* [Requirements] Pick out the lines below with "section" and list them.
>> Begin
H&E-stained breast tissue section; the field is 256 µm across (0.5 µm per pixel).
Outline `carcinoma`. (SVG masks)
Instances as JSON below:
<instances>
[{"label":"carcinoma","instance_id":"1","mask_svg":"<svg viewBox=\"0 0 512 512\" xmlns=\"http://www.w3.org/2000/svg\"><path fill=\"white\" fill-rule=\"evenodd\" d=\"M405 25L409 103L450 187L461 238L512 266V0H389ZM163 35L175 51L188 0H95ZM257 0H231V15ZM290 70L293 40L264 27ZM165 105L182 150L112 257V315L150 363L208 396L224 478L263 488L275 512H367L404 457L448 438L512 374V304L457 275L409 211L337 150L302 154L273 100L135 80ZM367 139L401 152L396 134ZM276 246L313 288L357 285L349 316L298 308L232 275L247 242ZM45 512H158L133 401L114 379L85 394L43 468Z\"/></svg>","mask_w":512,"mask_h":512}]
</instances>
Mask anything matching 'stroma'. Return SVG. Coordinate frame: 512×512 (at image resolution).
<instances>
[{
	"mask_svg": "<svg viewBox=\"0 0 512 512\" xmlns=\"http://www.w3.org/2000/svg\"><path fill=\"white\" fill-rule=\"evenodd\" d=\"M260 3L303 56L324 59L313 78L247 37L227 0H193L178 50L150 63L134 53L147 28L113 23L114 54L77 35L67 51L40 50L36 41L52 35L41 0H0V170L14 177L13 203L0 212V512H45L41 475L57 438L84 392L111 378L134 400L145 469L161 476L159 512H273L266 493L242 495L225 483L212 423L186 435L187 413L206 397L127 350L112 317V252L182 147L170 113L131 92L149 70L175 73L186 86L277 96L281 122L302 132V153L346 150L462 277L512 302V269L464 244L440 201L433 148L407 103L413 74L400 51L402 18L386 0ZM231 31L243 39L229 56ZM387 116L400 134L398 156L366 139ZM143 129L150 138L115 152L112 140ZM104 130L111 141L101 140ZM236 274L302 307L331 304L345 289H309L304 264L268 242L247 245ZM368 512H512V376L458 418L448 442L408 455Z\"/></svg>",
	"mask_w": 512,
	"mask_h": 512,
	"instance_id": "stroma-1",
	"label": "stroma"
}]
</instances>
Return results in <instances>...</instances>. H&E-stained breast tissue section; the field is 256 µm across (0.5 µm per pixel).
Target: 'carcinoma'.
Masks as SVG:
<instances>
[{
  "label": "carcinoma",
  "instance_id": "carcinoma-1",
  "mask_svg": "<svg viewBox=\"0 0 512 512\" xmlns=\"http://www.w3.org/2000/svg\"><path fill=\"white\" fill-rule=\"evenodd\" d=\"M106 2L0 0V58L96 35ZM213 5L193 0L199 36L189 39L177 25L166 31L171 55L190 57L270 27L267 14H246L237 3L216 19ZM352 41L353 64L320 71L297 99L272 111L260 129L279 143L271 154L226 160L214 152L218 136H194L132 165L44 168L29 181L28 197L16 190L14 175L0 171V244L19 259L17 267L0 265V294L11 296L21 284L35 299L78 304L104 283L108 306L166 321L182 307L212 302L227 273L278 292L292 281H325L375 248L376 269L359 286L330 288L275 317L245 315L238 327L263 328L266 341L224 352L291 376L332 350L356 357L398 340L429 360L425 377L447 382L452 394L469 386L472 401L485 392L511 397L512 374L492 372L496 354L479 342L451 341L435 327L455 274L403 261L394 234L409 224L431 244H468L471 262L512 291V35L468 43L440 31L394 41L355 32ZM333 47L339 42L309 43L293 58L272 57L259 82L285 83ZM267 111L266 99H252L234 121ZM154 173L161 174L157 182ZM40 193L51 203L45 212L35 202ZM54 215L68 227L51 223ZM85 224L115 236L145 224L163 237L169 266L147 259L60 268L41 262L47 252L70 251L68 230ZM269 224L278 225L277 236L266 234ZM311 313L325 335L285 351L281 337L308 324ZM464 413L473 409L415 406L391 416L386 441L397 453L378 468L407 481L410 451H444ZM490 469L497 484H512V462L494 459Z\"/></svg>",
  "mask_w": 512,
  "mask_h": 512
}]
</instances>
>> End
* [Task output]
H&E-stained breast tissue section; the field is 256 µm across (0.5 µm per pixel).
Return results in <instances>...</instances>. H&E-stained breast tissue section; the field is 256 µm across (0.5 µm per pixel).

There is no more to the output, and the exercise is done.